_Task instructions:_
Without carrying over a single picture, write out the records below exactly.

_Provided material:_
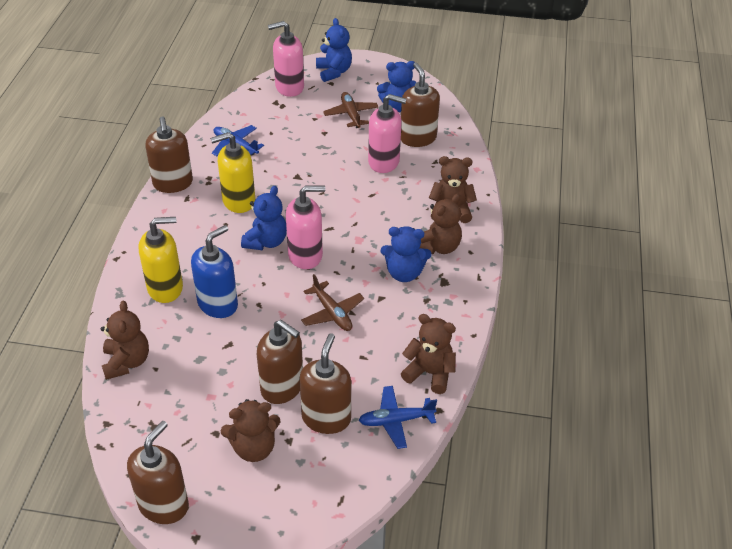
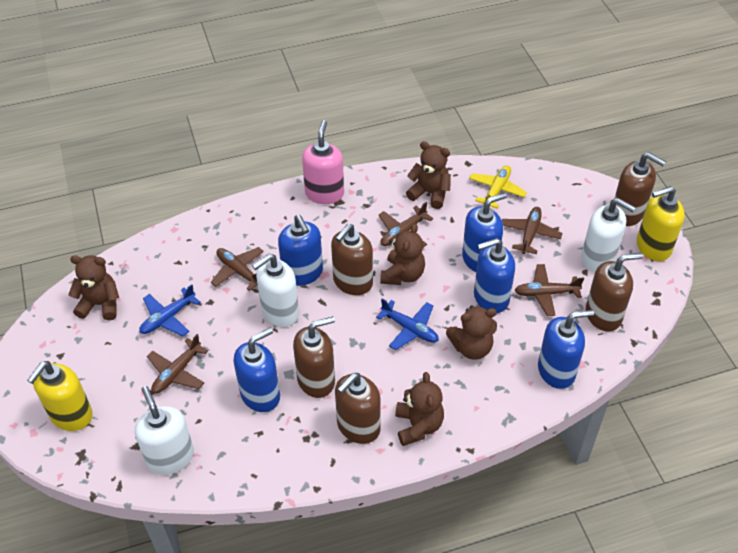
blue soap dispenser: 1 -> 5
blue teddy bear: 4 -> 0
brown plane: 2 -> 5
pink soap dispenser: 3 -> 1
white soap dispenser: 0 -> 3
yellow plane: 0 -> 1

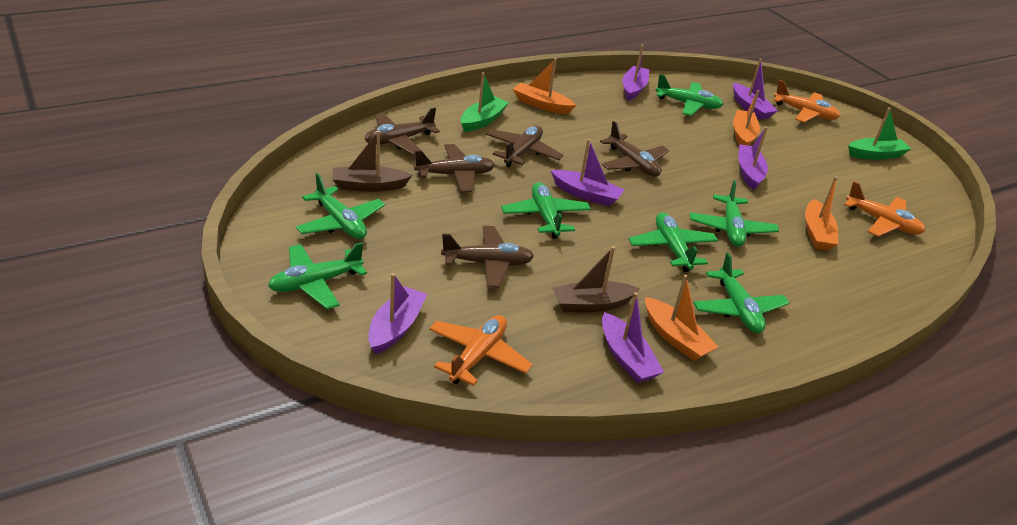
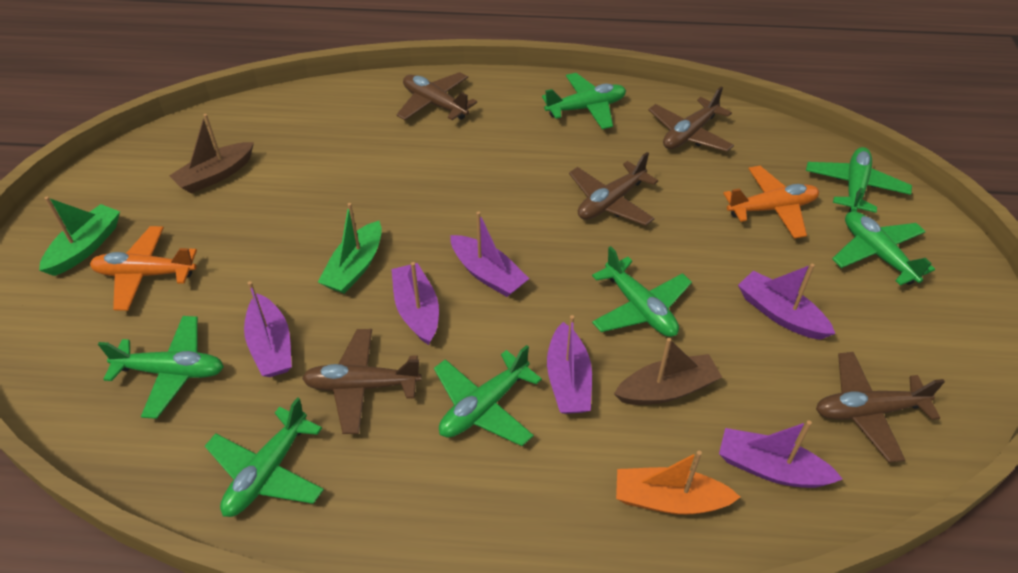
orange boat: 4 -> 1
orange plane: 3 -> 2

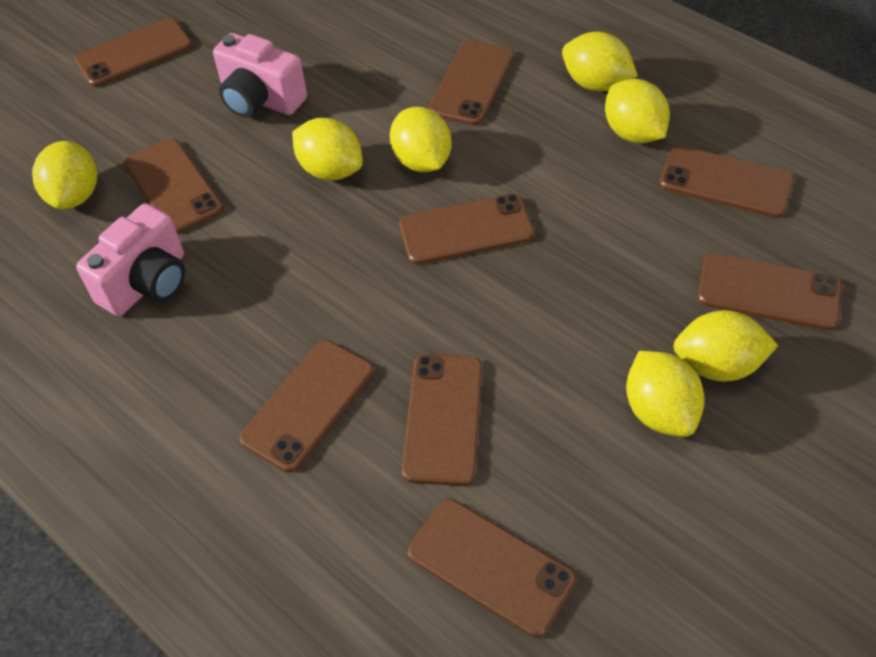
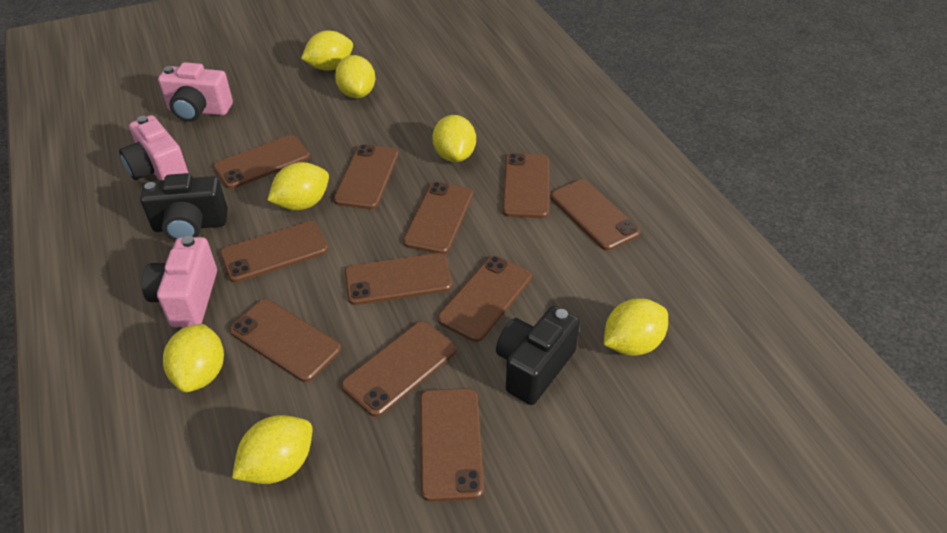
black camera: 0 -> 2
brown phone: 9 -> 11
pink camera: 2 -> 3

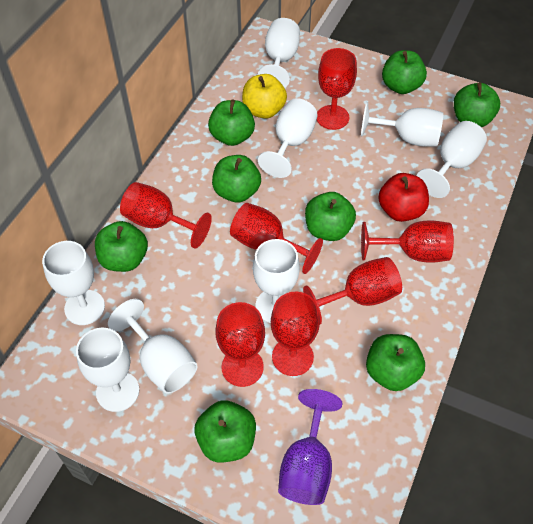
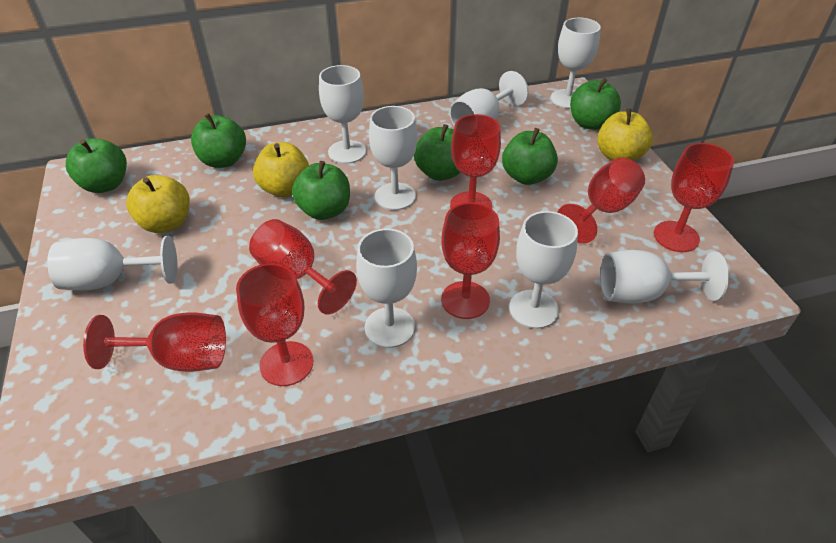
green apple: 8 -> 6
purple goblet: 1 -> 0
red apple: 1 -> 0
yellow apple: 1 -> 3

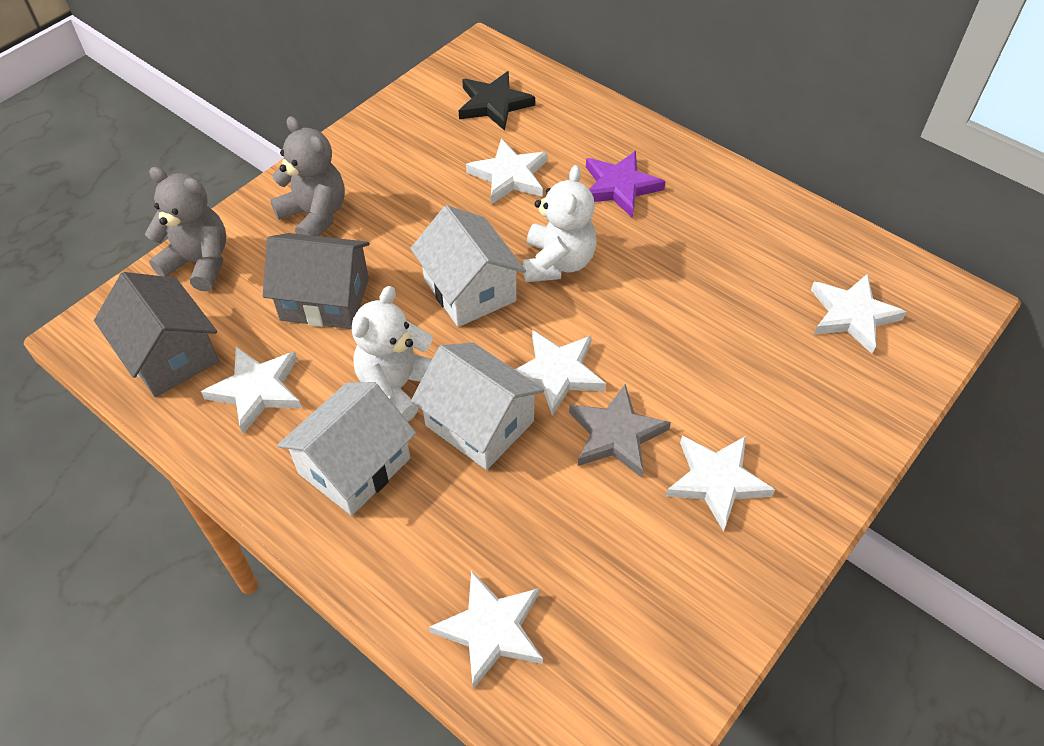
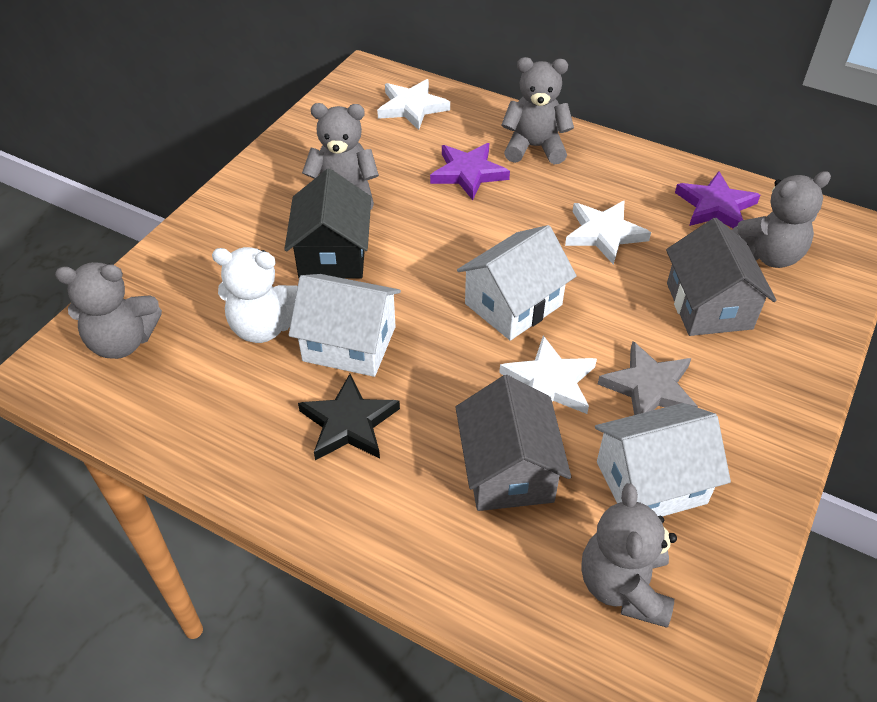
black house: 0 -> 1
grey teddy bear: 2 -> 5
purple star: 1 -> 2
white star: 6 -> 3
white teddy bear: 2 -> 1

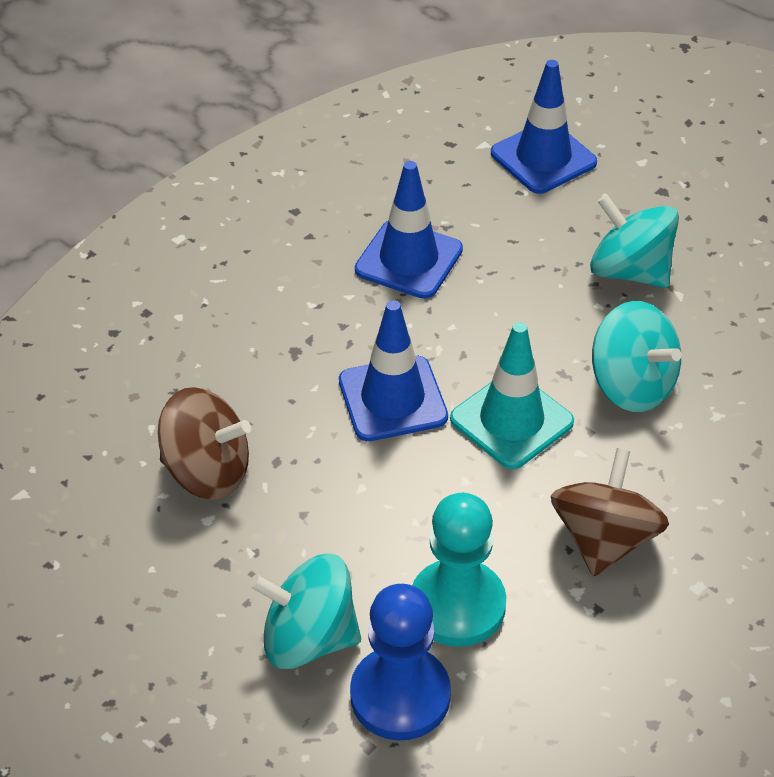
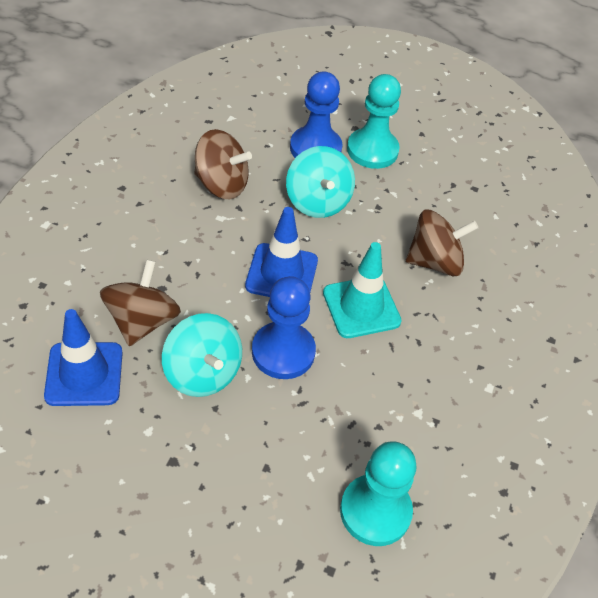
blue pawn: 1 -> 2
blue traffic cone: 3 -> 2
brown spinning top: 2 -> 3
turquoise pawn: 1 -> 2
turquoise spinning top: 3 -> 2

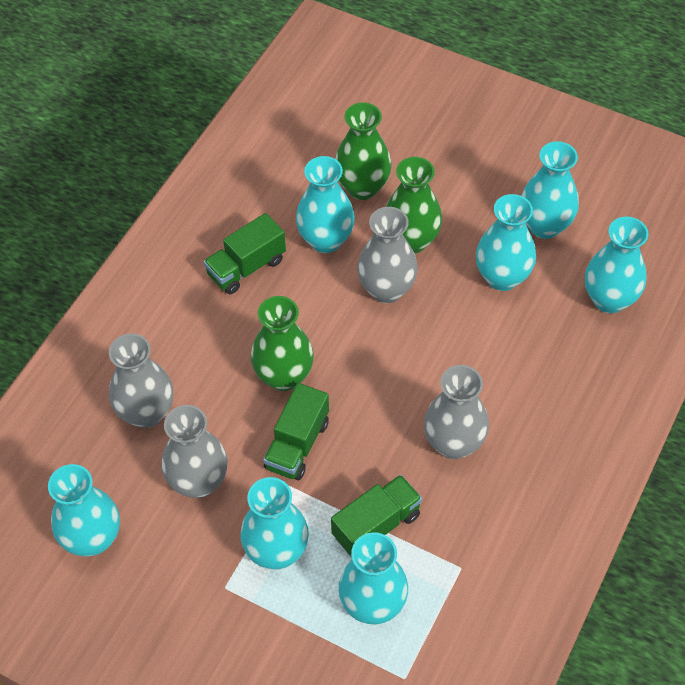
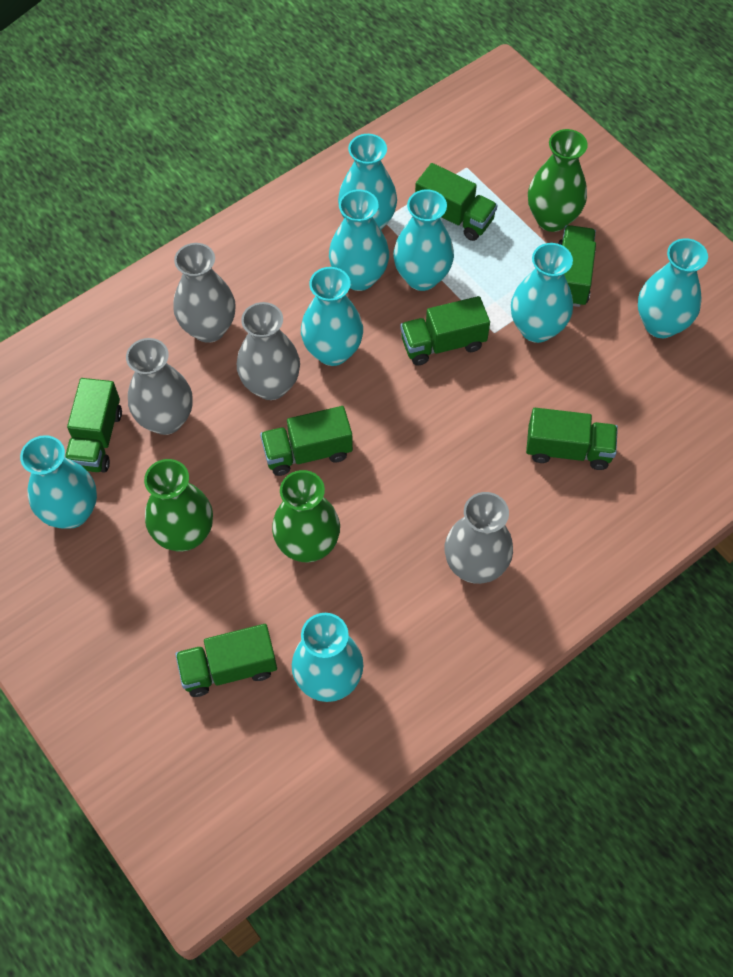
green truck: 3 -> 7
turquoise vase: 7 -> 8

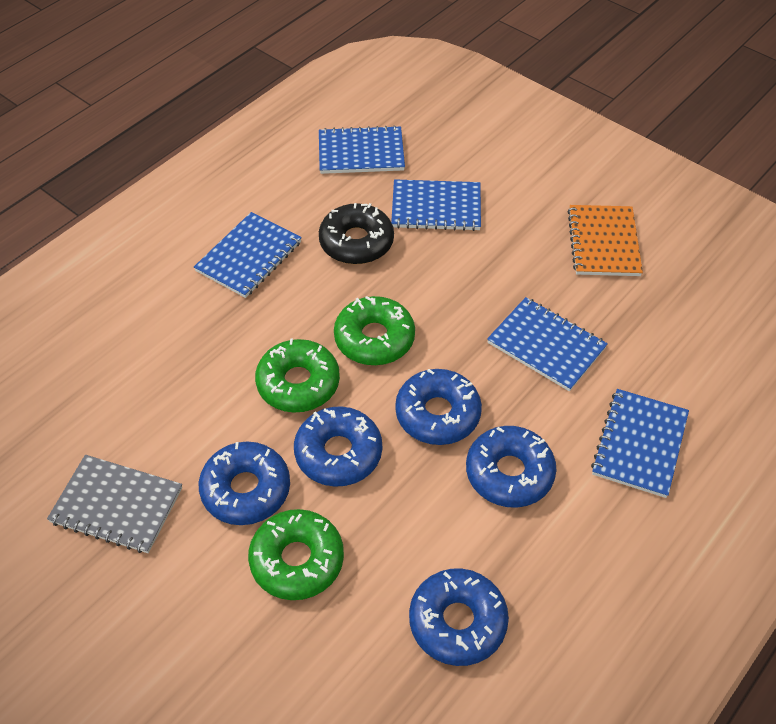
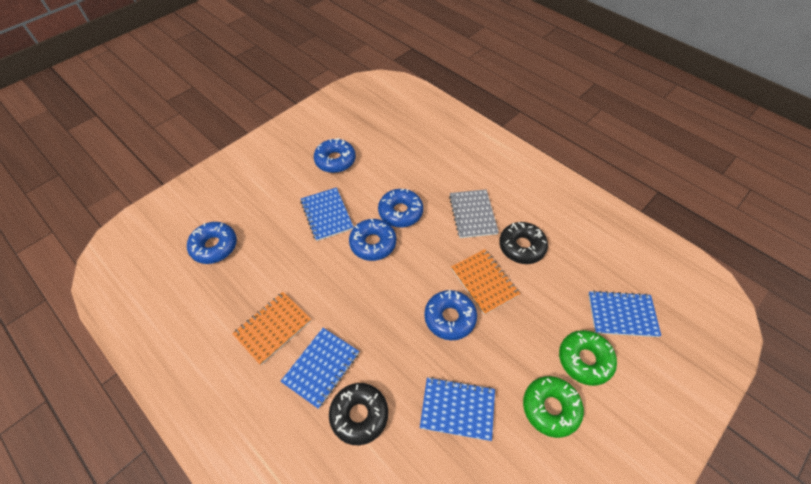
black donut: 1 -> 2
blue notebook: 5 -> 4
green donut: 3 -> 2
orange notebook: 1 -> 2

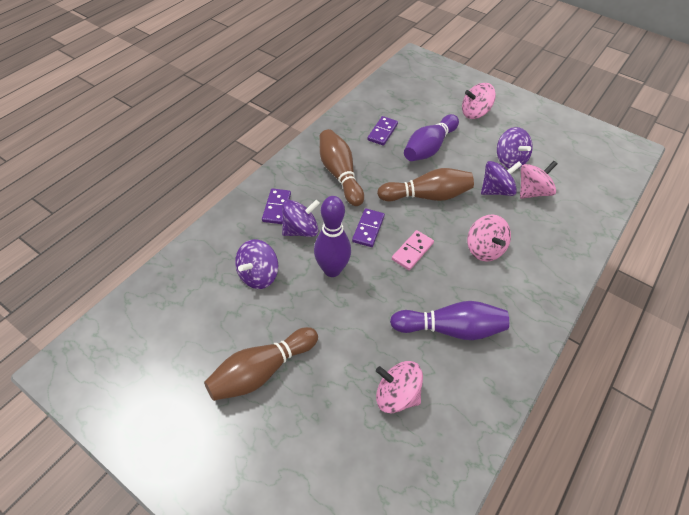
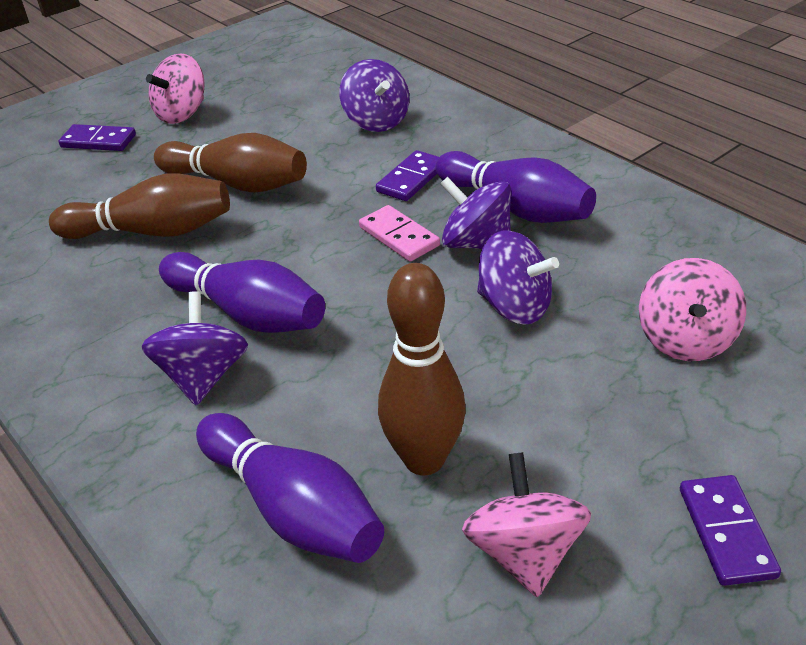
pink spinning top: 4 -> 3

_Result below:_
blue soap dispenser: 1 -> 5
blue teddy bear: 4 -> 0
brown plane: 2 -> 5
pink soap dispenser: 3 -> 1
white soap dispenser: 0 -> 3
yellow plane: 0 -> 1

orange boat: 4 -> 1
orange plane: 3 -> 2

black camera: 0 -> 2
brown phone: 9 -> 11
pink camera: 2 -> 3

green apple: 8 -> 6
purple goblet: 1 -> 0
red apple: 1 -> 0
yellow apple: 1 -> 3

black house: 0 -> 1
grey teddy bear: 2 -> 5
purple star: 1 -> 2
white star: 6 -> 3
white teddy bear: 2 -> 1

blue pawn: 1 -> 2
blue traffic cone: 3 -> 2
brown spinning top: 2 -> 3
turquoise pawn: 1 -> 2
turquoise spinning top: 3 -> 2

green truck: 3 -> 7
turquoise vase: 7 -> 8

black donut: 1 -> 2
blue notebook: 5 -> 4
green donut: 3 -> 2
orange notebook: 1 -> 2

pink spinning top: 4 -> 3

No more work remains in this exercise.